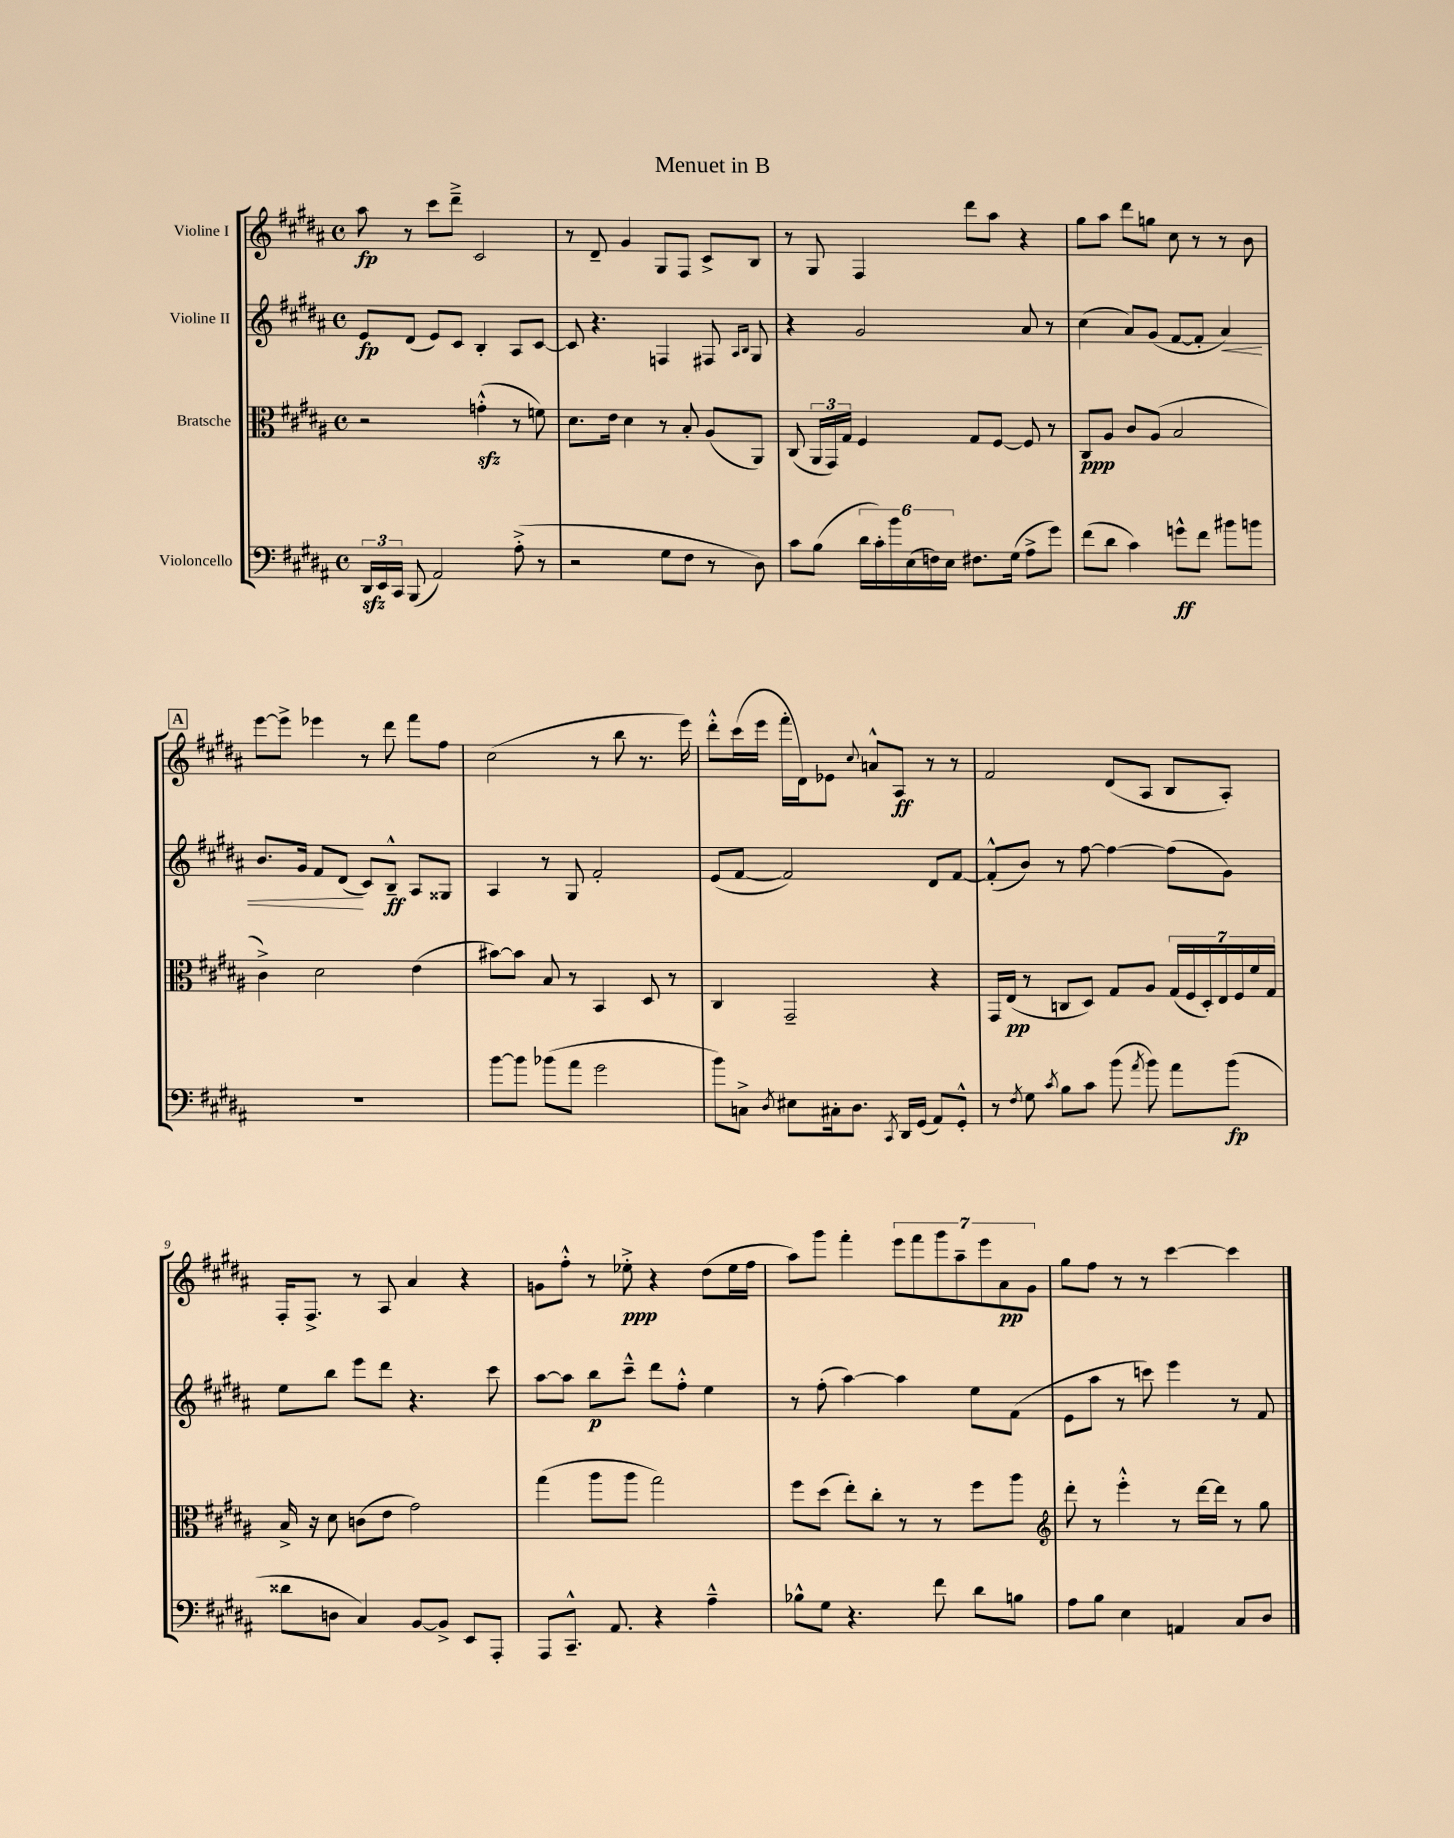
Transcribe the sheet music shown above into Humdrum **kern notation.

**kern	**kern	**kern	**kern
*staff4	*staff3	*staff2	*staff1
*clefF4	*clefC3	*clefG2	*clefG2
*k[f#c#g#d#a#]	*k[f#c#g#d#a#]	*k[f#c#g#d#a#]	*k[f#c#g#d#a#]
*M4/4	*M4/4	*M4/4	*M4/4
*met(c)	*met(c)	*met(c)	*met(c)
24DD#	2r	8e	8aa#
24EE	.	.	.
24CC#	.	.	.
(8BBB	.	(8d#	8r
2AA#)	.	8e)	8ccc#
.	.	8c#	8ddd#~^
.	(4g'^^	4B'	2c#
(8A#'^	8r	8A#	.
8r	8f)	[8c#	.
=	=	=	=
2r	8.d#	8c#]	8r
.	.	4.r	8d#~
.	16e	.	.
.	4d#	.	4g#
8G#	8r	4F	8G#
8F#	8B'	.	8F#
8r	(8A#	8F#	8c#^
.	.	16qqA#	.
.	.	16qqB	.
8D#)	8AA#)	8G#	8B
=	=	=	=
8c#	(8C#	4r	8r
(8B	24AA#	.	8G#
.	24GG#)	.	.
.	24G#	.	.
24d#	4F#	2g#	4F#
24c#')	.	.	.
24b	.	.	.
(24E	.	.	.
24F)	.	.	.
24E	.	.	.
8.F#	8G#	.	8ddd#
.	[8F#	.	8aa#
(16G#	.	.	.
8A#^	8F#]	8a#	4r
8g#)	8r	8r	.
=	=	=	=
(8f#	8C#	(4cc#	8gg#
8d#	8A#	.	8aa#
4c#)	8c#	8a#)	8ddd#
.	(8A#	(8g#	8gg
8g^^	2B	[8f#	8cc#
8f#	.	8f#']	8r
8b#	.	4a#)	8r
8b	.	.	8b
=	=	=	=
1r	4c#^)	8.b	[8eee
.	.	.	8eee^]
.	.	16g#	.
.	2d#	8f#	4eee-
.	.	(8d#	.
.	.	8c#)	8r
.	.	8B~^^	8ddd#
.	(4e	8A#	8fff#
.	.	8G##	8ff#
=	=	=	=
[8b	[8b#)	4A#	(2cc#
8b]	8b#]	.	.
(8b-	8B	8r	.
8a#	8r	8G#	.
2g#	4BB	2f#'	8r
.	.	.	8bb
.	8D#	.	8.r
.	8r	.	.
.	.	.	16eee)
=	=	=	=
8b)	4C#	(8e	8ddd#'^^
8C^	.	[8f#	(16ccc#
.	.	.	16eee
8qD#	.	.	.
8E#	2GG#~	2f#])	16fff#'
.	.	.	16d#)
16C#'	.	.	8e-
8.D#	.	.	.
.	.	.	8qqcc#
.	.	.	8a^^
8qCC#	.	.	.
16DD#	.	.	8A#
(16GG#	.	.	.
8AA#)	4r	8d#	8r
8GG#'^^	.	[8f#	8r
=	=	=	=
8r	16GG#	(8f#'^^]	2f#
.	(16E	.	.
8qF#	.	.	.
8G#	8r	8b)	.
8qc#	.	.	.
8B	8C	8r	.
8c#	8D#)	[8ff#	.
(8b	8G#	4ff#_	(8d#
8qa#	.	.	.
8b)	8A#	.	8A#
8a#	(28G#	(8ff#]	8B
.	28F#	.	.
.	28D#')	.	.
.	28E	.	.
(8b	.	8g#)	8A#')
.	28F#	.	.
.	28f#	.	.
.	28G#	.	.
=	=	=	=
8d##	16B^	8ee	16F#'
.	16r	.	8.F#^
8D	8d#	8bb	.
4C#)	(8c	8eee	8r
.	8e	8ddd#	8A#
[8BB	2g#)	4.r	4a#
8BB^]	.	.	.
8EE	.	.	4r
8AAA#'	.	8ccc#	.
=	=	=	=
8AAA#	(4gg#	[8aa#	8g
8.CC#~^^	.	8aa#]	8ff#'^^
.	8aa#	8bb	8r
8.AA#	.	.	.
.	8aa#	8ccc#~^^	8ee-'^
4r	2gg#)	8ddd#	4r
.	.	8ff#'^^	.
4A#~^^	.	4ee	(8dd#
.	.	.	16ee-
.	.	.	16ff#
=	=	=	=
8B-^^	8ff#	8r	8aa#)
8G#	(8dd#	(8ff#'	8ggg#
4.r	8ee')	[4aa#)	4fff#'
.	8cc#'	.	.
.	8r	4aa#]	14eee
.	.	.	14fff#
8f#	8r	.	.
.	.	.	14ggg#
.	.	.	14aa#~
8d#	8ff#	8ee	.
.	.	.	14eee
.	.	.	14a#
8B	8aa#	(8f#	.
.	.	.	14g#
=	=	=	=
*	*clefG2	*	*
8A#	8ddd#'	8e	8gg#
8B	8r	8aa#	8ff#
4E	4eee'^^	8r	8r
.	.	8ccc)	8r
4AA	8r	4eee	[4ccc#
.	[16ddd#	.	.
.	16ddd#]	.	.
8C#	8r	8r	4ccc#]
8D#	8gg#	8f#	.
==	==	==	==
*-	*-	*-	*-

-.-.-

Seleziona nei dati ogni riga che contiene la stringa "kern" e trascrivila.

Transcribe the sheet music shown above into Humdrum **kern notation.
**kern	**kern	**kern	**kern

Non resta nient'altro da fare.